REQUIREMENTS
How many lines of the records contain the string "kern"? Case counts. Reply with the number alone.

Stored entries:
---
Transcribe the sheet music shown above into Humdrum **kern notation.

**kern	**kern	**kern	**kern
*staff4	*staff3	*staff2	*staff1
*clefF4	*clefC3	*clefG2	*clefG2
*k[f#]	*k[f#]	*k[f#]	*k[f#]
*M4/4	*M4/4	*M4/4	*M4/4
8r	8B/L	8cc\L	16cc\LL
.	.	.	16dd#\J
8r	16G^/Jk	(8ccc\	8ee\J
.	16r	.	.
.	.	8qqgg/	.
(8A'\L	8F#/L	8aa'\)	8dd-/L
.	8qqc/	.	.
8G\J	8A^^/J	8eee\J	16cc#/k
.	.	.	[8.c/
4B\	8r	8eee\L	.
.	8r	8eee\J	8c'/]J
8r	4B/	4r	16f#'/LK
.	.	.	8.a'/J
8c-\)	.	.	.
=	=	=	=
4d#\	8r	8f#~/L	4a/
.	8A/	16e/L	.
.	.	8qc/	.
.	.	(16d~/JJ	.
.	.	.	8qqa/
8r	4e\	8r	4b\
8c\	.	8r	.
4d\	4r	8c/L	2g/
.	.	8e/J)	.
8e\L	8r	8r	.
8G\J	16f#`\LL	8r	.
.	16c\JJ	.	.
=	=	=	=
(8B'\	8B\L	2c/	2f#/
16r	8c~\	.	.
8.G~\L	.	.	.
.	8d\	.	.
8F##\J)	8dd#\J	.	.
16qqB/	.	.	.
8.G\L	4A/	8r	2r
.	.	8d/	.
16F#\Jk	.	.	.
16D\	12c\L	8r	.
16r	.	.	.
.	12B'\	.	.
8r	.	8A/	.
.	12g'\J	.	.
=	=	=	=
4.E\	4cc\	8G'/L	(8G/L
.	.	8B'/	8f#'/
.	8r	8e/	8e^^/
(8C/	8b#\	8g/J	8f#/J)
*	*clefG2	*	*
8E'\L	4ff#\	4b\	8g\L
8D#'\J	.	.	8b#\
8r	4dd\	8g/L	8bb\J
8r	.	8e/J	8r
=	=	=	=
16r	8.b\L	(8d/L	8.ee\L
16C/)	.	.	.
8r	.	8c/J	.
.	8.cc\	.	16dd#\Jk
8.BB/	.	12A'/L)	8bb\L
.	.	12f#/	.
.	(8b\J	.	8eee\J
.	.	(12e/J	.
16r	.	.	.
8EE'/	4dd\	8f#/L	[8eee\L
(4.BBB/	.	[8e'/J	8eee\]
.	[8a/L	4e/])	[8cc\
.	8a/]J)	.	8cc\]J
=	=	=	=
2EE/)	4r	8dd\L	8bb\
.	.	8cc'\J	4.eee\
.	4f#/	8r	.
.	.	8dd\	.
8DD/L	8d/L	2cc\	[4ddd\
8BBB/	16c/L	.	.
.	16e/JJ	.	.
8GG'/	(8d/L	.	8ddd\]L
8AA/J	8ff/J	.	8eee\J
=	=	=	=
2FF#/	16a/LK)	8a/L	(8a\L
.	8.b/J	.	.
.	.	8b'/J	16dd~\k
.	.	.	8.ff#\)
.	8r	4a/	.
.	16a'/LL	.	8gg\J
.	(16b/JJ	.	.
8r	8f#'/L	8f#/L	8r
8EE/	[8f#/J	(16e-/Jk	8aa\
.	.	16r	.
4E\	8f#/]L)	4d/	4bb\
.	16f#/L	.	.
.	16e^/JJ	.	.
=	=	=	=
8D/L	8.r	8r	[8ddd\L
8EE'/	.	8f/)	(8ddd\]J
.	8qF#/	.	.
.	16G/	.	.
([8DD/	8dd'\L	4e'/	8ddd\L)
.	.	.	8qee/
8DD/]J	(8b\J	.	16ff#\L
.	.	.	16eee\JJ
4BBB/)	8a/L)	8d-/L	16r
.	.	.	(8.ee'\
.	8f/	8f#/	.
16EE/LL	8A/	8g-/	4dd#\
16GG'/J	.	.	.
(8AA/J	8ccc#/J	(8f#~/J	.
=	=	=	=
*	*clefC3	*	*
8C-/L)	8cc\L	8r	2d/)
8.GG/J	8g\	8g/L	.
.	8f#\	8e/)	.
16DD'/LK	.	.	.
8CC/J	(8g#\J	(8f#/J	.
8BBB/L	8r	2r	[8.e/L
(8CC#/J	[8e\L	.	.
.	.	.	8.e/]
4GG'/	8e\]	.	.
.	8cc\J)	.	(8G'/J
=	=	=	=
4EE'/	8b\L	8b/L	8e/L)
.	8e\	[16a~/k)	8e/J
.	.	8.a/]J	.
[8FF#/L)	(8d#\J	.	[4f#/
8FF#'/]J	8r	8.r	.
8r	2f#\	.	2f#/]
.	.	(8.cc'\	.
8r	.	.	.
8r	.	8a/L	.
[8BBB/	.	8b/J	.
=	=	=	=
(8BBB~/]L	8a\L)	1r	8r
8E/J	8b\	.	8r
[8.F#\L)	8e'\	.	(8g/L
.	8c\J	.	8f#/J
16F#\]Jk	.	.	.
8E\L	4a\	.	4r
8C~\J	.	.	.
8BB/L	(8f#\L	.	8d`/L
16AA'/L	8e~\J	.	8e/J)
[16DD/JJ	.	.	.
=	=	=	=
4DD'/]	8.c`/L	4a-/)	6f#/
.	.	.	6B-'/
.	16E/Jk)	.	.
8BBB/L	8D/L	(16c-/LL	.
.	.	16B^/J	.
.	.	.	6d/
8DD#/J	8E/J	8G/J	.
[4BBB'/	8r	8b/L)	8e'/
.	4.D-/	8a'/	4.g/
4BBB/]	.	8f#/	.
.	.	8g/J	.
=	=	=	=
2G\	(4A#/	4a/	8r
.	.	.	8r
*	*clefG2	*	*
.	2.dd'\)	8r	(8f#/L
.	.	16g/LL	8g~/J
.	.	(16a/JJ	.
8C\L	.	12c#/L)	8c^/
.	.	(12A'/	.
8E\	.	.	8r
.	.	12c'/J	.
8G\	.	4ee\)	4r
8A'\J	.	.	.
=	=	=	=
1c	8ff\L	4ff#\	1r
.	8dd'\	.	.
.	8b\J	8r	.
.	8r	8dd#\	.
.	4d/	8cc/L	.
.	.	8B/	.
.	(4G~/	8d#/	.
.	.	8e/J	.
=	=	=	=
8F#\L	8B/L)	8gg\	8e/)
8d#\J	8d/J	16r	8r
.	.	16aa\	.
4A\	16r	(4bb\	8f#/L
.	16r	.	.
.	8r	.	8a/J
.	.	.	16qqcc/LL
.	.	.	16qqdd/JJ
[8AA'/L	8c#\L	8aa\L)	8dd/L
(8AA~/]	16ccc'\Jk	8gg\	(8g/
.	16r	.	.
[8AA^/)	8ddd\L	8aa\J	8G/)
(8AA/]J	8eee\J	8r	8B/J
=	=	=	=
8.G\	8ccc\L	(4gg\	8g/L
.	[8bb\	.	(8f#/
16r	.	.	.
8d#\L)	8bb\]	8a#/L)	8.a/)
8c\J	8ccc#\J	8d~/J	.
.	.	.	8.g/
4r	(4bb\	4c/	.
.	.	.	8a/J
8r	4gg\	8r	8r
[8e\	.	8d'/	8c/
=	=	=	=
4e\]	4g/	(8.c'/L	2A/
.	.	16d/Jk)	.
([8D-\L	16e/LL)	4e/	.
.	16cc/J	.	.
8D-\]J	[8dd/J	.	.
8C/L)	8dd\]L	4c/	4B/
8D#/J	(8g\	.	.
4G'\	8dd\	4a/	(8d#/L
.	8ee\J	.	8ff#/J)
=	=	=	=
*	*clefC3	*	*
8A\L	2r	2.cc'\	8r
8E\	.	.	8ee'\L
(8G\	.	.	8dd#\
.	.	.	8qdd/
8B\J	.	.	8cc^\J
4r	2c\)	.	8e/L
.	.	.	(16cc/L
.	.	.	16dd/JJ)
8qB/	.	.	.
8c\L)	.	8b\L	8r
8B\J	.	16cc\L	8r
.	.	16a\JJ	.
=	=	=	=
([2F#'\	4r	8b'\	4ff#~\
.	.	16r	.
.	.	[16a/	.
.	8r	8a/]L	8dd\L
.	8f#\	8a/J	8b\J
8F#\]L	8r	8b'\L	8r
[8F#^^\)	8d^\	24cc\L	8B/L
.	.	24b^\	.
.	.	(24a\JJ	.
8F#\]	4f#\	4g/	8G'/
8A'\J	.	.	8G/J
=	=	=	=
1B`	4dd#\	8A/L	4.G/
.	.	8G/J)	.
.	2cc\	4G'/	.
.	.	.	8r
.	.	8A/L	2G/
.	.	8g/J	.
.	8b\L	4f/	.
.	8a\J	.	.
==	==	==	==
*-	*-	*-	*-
---
RESULT FOR THIS EXERCISE
2